What you should do: Write out the data word for word and omit every picture.

Input data:
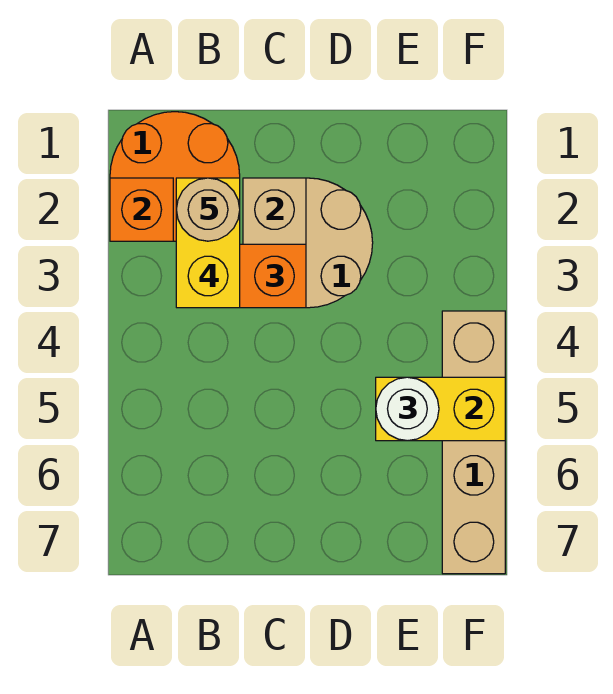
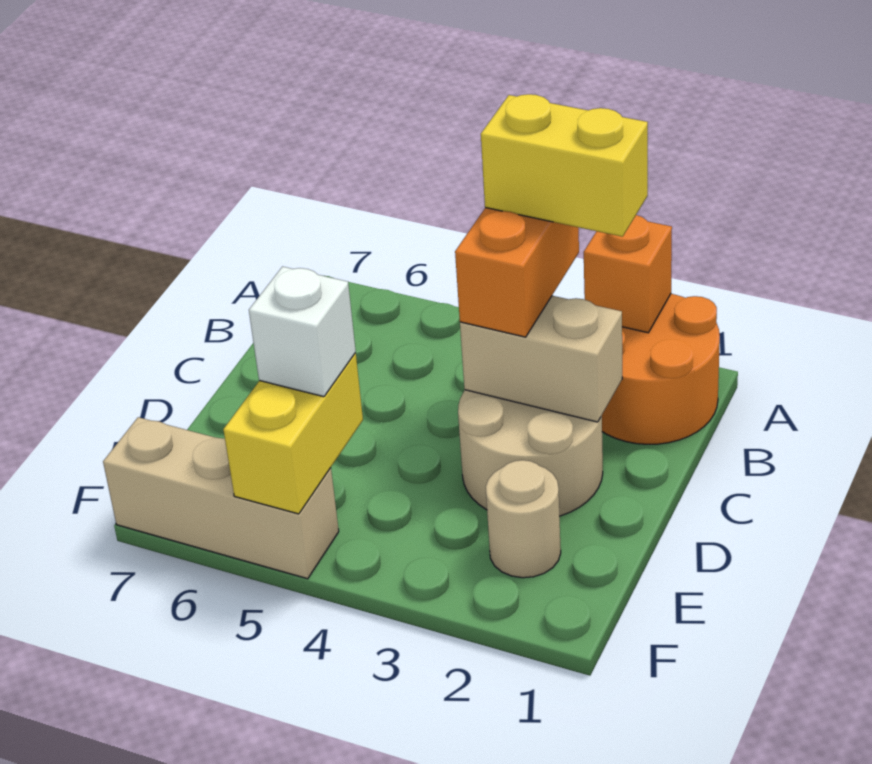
tan round brick B2 level 5 -> tan round brick E2 level 1
white round brick E5 level 3 -> white brick E5 level 3
tan brick F4:F7 level 1 -> tan brick F5:F7 level 1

Expected answer:
tan round brick B2 level 5 -> tan round brick E2 level 1
white round brick E5 level 3 -> white brick E5 level 3
tan brick F4:F7 level 1 -> tan brick F5:F7 level 1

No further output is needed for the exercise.